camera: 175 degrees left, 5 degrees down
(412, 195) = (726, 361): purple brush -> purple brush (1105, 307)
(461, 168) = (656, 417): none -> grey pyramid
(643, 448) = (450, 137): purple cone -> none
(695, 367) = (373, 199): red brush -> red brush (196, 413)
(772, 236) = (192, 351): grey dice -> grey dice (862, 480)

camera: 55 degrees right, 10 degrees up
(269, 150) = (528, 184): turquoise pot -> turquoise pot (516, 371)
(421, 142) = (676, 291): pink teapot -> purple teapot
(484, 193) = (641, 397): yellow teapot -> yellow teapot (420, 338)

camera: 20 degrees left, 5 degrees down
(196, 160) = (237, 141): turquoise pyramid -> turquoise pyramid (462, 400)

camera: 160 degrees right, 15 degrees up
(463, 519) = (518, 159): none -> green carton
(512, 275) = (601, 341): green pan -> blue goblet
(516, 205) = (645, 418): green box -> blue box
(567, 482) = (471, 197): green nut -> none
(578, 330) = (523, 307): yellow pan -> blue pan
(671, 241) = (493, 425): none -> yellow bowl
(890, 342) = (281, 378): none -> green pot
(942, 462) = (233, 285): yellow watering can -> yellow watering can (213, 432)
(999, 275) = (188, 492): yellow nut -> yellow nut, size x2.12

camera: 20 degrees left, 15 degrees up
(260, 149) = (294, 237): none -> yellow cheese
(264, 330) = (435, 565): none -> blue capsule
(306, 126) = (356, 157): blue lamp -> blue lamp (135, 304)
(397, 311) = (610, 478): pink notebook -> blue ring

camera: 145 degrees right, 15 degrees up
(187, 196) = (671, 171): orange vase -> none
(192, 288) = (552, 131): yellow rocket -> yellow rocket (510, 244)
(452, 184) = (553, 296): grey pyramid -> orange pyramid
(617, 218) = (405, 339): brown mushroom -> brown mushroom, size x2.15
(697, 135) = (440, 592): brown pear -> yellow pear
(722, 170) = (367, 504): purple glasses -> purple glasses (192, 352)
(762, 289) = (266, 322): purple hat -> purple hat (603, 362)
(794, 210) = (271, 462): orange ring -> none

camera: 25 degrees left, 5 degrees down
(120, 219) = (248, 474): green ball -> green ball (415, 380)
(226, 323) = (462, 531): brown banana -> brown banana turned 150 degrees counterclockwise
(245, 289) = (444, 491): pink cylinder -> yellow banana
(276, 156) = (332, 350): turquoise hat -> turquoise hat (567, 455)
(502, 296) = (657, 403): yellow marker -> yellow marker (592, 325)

..............................

WORK TO COMPLETE ->
Beginning with the line above that contains "(196, 160) = (237, 141): turquoise", copy each line exactly up to and including the line that contains "(264, 330) = (435, 565): none -> blue capsule", and go no further.

OUTPUT OF THE TASK ->
(196, 160) = (237, 141): turquoise pyramid -> turquoise pyramid (462, 400)

camera: 160 degrees right, 15 degrees up
(463, 519) = (518, 159): none -> green carton
(512, 275) = (601, 341): green pan -> blue goblet
(516, 205) = (645, 418): green box -> blue box
(567, 482) = (471, 197): green nut -> none
(578, 330) = (523, 307): yellow pan -> blue pan
(671, 241) = (493, 425): none -> yellow bowl
(890, 342) = (281, 378): none -> green pot
(942, 462) = (233, 285): yellow watering can -> yellow watering can (213, 432)
(999, 275) = (188, 492): yellow nut -> yellow nut, size x2.12

camera: 20 degrees left, 15 degrees up
(260, 149) = (294, 237): none -> yellow cheese
(264, 330) = (435, 565): none -> blue capsule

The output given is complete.